Edit difference data
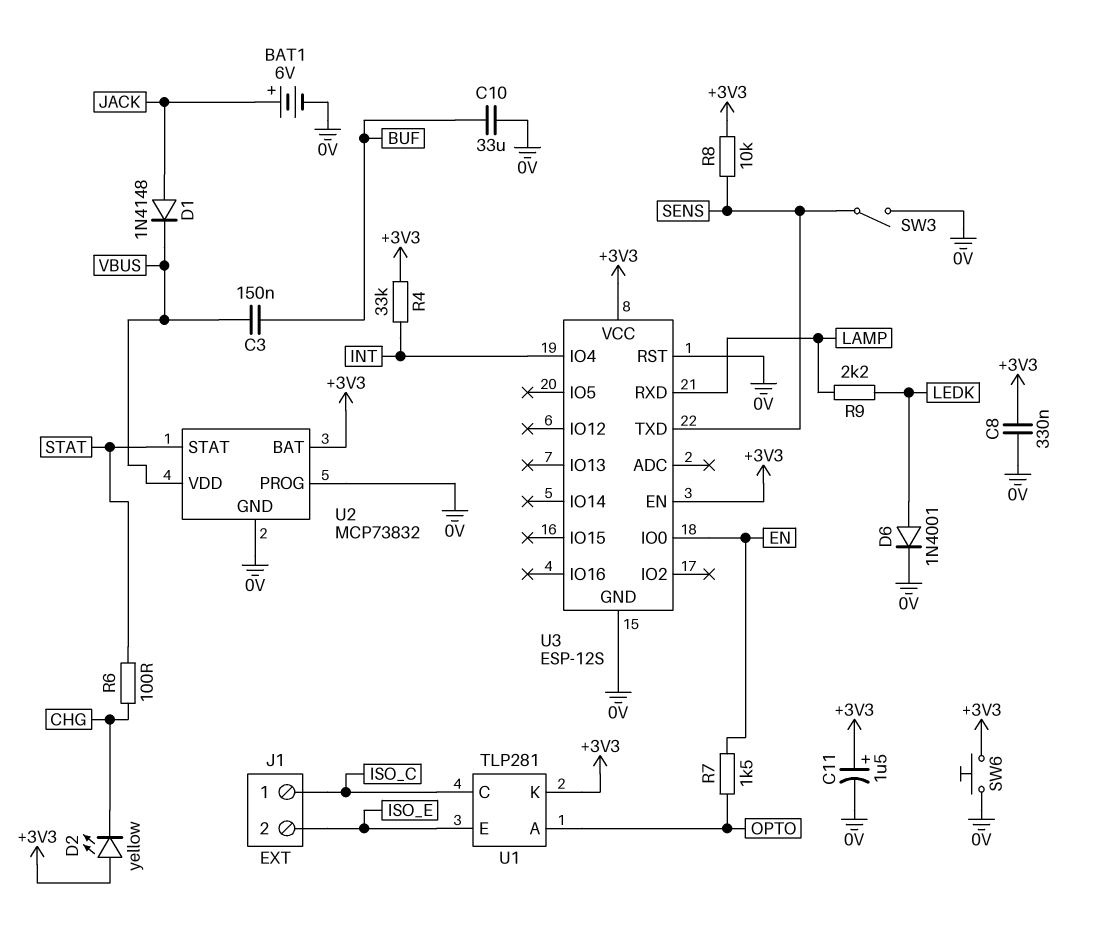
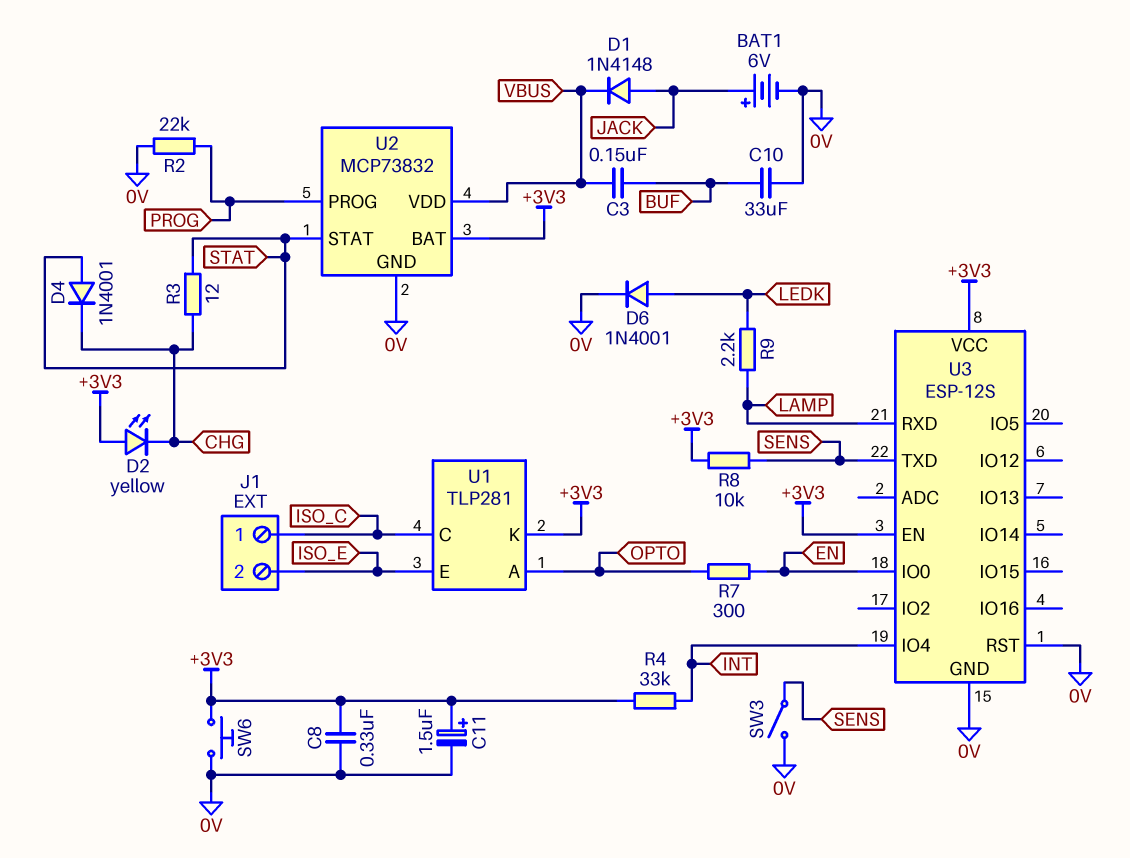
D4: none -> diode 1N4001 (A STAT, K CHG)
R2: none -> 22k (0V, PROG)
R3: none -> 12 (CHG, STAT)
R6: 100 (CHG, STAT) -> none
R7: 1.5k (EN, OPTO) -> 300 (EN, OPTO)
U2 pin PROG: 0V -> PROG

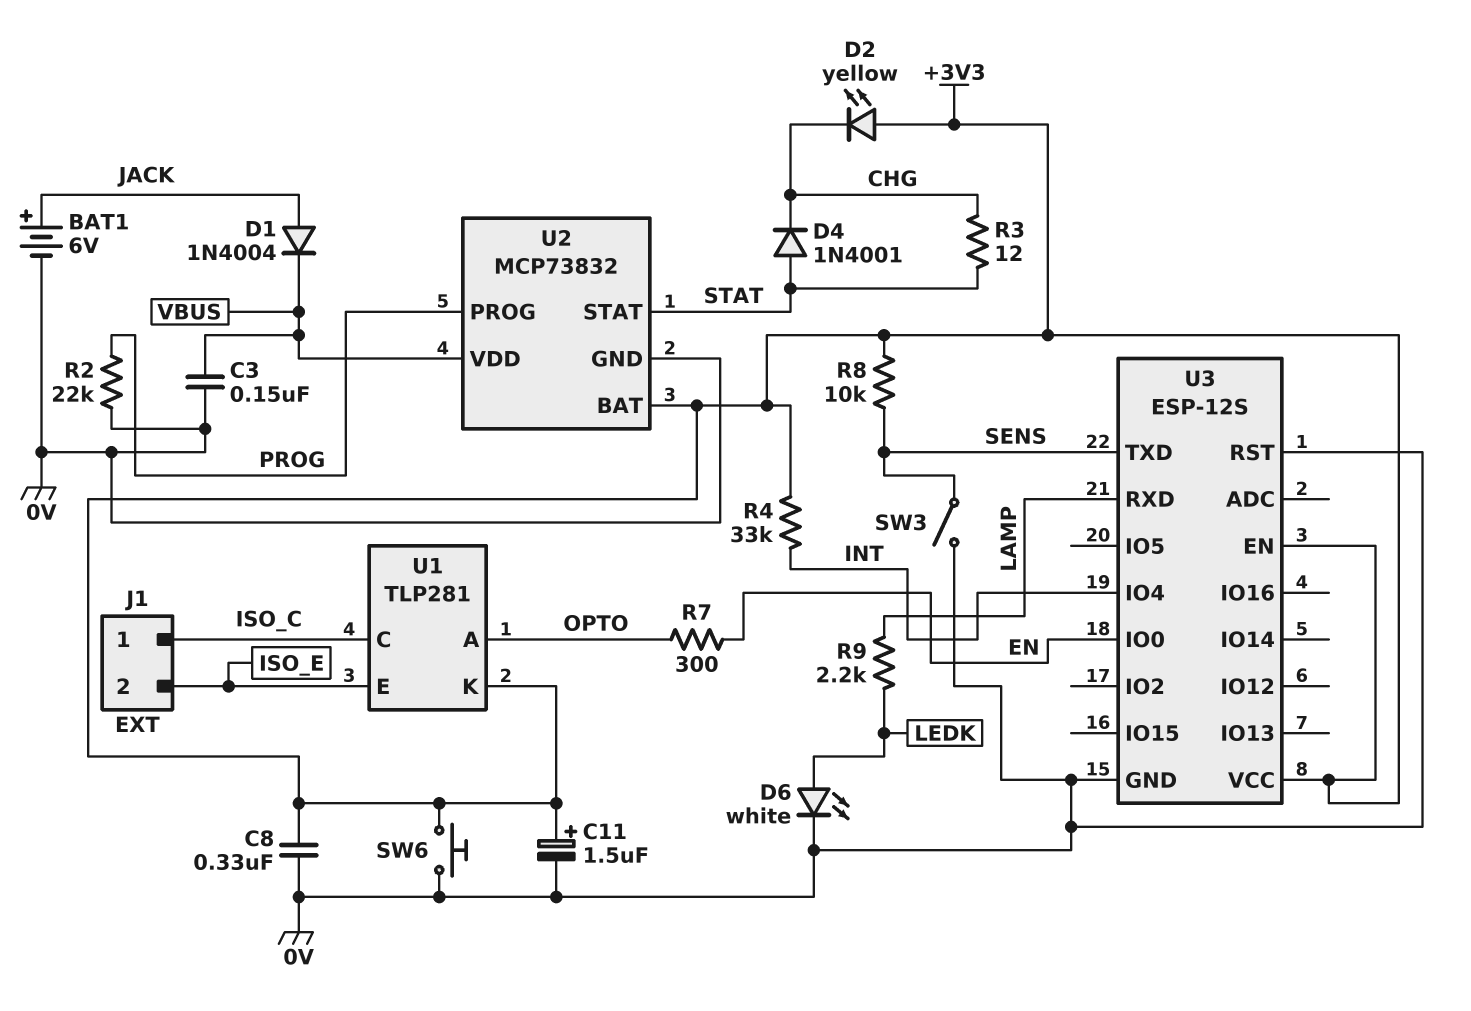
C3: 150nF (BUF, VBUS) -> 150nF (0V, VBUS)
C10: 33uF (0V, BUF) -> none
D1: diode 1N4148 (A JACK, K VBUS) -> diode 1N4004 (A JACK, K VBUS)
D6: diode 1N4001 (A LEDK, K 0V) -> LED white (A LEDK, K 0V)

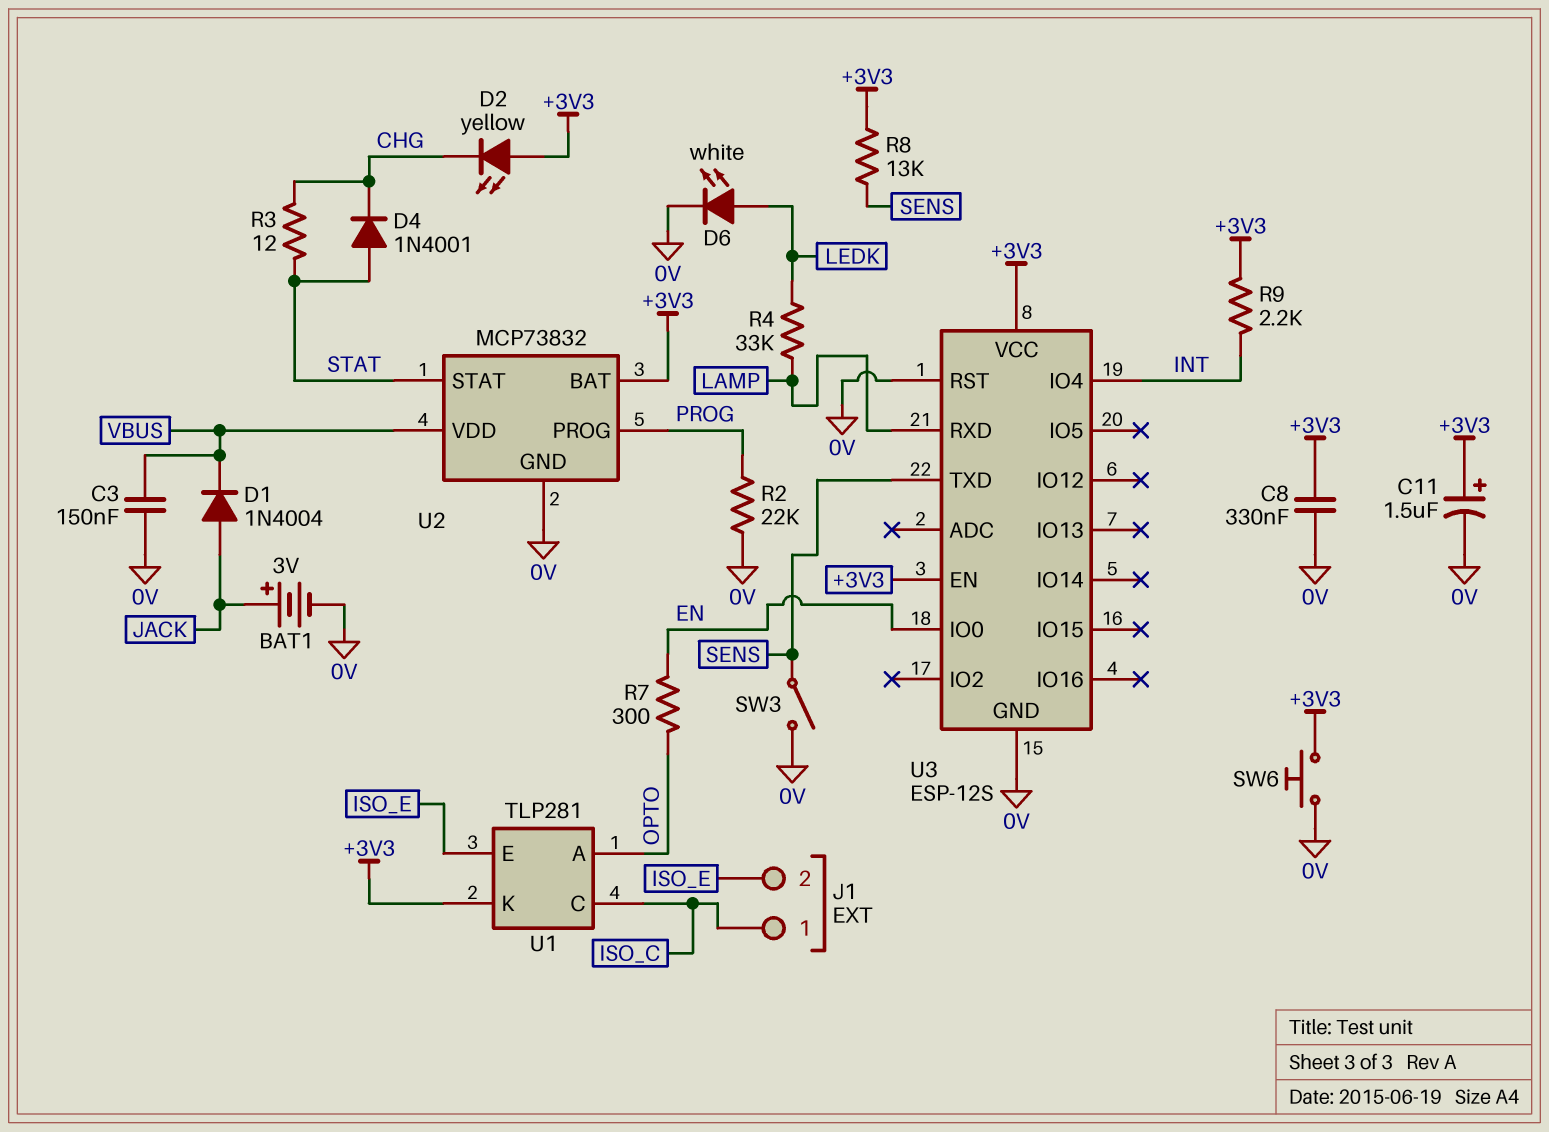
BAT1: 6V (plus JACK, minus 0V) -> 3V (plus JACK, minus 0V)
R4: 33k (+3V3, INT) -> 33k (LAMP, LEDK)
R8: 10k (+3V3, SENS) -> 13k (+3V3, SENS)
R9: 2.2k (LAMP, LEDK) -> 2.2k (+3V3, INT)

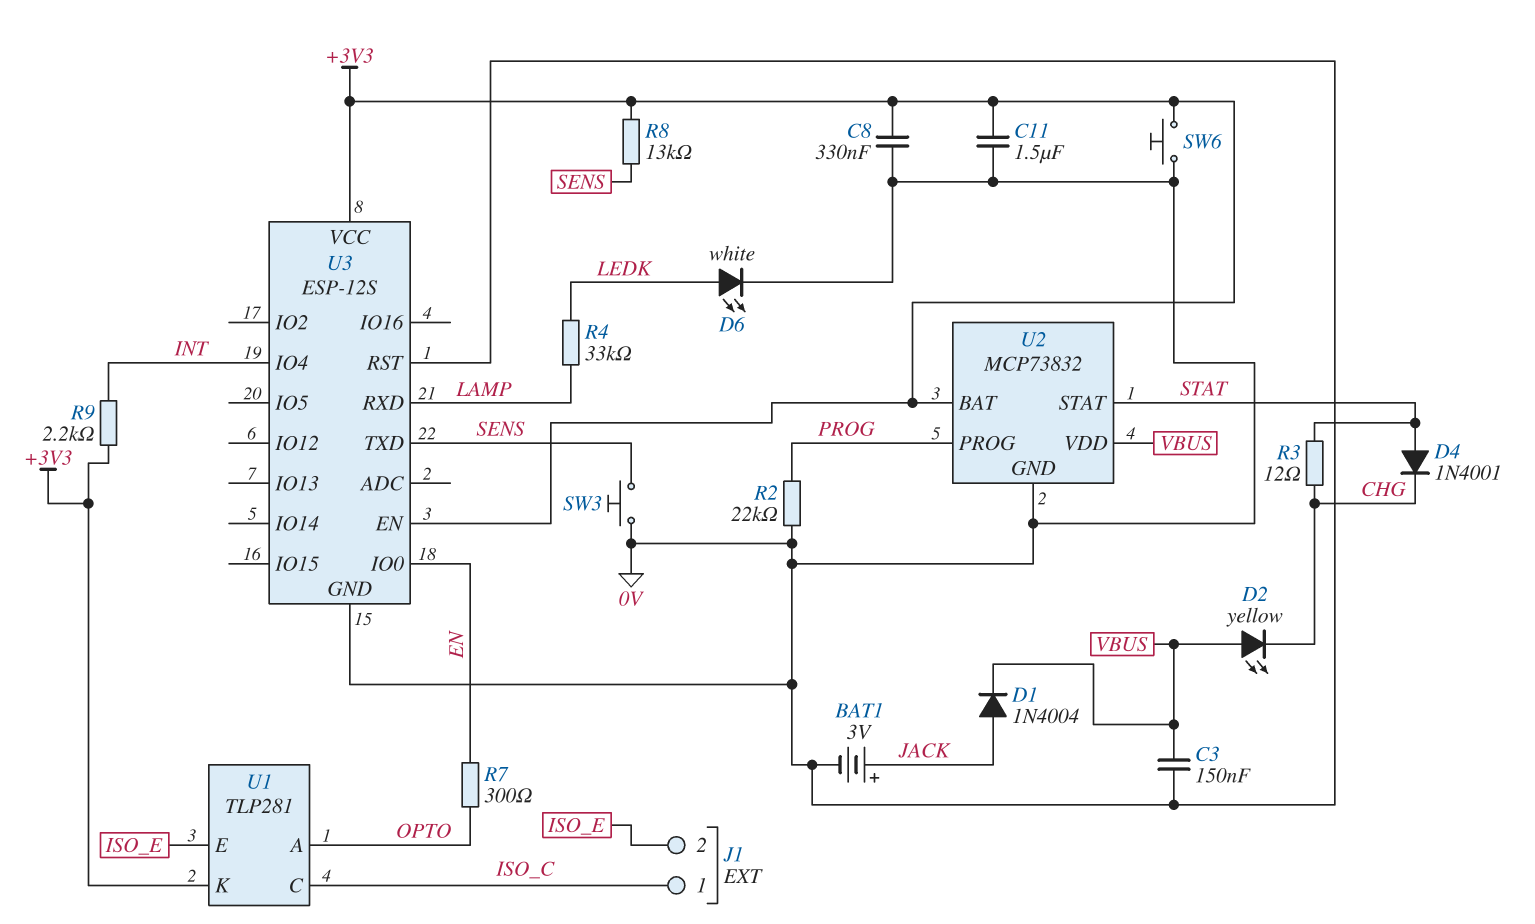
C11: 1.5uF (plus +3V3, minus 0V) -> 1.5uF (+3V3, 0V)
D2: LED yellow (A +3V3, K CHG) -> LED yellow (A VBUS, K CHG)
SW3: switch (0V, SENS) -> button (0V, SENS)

=== What you will do ===
Every line above with the word "plus" is to be copied out.

=== Solved problem ===
BAT1: 6V (plus JACK, minus 0V) -> 3V (plus JACK, minus 0V)
C11: 1.5uF (plus +3V3, minus 0V) -> 1.5uF (+3V3, 0V)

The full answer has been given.